DATA SHOWN →
*** Begin section ***
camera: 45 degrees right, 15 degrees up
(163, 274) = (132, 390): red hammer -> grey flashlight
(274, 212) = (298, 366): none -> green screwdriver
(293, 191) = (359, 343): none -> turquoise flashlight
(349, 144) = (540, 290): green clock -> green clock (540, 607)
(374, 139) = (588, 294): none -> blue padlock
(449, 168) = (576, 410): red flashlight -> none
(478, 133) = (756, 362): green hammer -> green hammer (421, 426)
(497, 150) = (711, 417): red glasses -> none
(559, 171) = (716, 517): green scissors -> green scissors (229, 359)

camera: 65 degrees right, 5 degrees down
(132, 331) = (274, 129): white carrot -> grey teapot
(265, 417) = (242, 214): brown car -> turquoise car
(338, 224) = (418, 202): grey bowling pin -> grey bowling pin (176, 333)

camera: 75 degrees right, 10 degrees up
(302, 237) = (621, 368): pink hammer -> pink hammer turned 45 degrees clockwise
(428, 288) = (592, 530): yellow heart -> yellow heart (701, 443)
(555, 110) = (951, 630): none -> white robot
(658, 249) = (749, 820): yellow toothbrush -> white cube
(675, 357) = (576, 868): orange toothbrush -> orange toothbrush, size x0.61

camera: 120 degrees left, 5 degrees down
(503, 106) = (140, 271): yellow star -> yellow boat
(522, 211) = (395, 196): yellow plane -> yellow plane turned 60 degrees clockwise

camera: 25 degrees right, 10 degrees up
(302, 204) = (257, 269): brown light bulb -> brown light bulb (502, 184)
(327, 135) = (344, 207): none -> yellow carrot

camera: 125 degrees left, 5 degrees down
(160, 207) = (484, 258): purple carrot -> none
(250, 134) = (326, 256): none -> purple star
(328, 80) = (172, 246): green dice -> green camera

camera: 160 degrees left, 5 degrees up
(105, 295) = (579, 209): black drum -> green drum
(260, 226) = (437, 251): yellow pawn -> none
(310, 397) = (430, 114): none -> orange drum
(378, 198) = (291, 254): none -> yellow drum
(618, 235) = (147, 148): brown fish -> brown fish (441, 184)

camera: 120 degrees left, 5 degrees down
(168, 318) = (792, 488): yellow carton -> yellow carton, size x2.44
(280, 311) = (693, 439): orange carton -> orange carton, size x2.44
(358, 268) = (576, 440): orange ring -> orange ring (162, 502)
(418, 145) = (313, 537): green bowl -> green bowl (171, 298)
*** End section ***
EXERCISE PROMPT → Restate the records above word for word, omitting nothing.

ANSWER SECTION →
camera: 45 degrees right, 15 degrees up
(163, 274) = (132, 390): red hammer -> grey flashlight
(274, 212) = (298, 366): none -> green screwdriver
(293, 191) = (359, 343): none -> turquoise flashlight
(349, 144) = (540, 290): green clock -> green clock (540, 607)
(374, 139) = (588, 294): none -> blue padlock
(449, 168) = (576, 410): red flashlight -> none
(478, 133) = (756, 362): green hammer -> green hammer (421, 426)
(497, 150) = (711, 417): red glasses -> none
(559, 171) = (716, 517): green scissors -> green scissors (229, 359)

camera: 65 degrees right, 5 degrees down
(132, 331) = (274, 129): white carrot -> grey teapot
(265, 417) = (242, 214): brown car -> turquoise car
(338, 224) = (418, 202): grey bowling pin -> grey bowling pin (176, 333)

camera: 75 degrees right, 10 degrees up
(302, 237) = (621, 368): pink hammer -> pink hammer turned 45 degrees clockwise
(428, 288) = (592, 530): yellow heart -> yellow heart (701, 443)
(555, 110) = (951, 630): none -> white robot
(658, 249) = (749, 820): yellow toothbrush -> white cube
(675, 357) = (576, 868): orange toothbrush -> orange toothbrush, size x0.61

camera: 120 degrees left, 5 degrees down
(503, 106) = (140, 271): yellow star -> yellow boat
(522, 211) = (395, 196): yellow plane -> yellow plane turned 60 degrees clockwise

camera: 25 degrees right, 10 degrees up
(302, 204) = (257, 269): brown light bulb -> brown light bulb (502, 184)
(327, 135) = (344, 207): none -> yellow carrot

camera: 125 degrees left, 5 degrees down
(160, 207) = (484, 258): purple carrot -> none
(250, 134) = (326, 256): none -> purple star
(328, 80) = (172, 246): green dice -> green camera

camera: 160 degrees left, 5 degrees up
(105, 295) = (579, 209): black drum -> green drum
(260, 226) = (437, 251): yellow pawn -> none
(310, 397) = (430, 114): none -> orange drum
(378, 198) = (291, 254): none -> yellow drum
(618, 235) = (147, 148): brown fish -> brown fish (441, 184)

camera: 120 degrees left, 5 degrees down
(168, 318) = (792, 488): yellow carton -> yellow carton, size x2.44
(280, 311) = (693, 439): orange carton -> orange carton, size x2.44
(358, 268) = (576, 440): orange ring -> orange ring (162, 502)
(418, 145) = (313, 537): green bowl -> green bowl (171, 298)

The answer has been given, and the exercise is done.